> [EXERCISE GOAL]:
Transcribe the lines below verbatim, skipping the images.

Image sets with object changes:
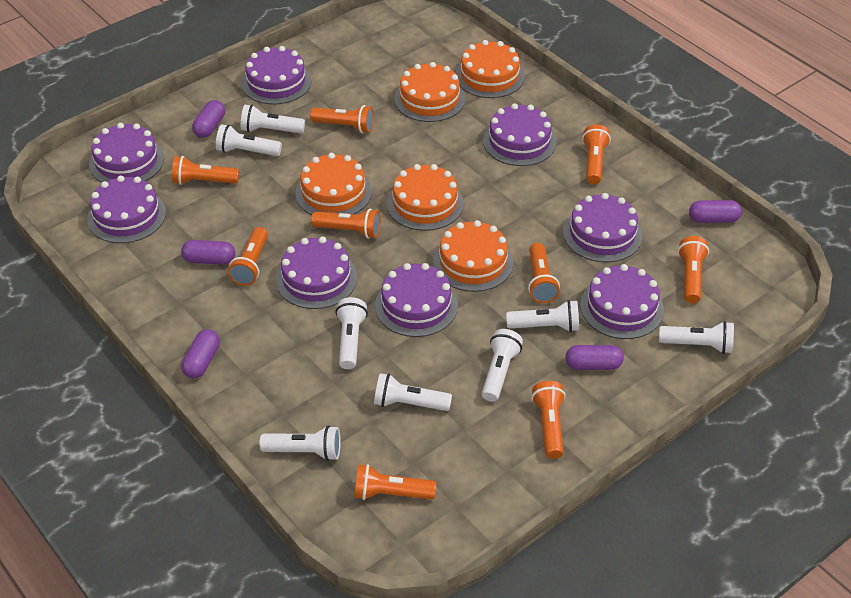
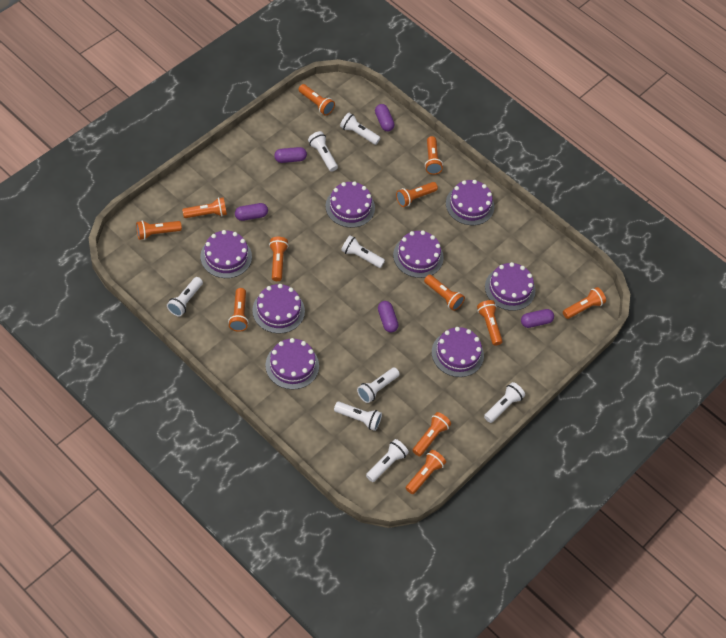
orange cake: 5 -> 0
orange flashlight: 9 -> 12

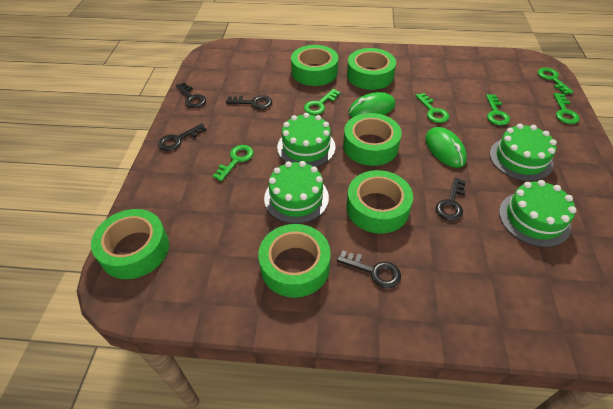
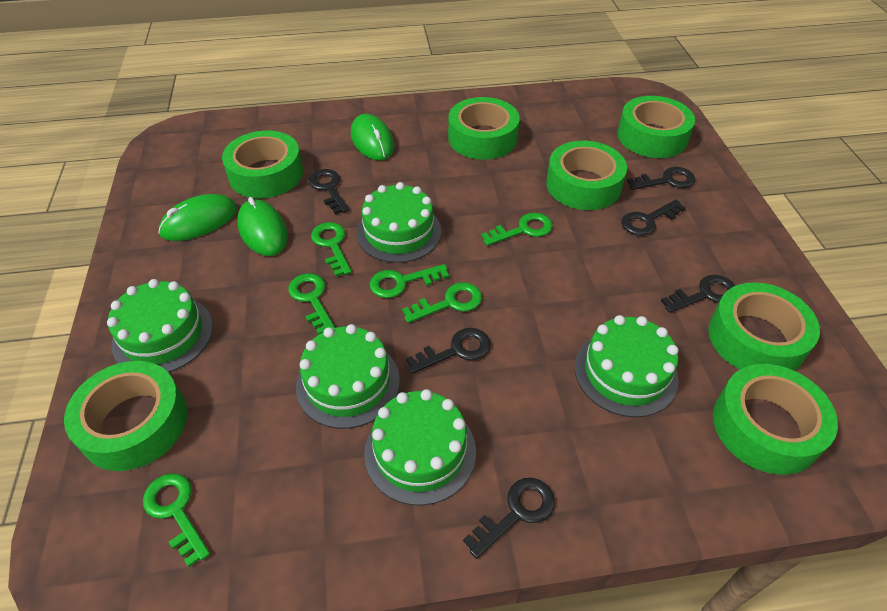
black key: 5 -> 6
green cake: 4 -> 5
green mouse: 2 -> 3
green tape: 6 -> 7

> [ANSWER SECTION]:
orange cake: 5 -> 0
orange flashlight: 9 -> 12

black key: 5 -> 6
green cake: 4 -> 5
green mouse: 2 -> 3
green tape: 6 -> 7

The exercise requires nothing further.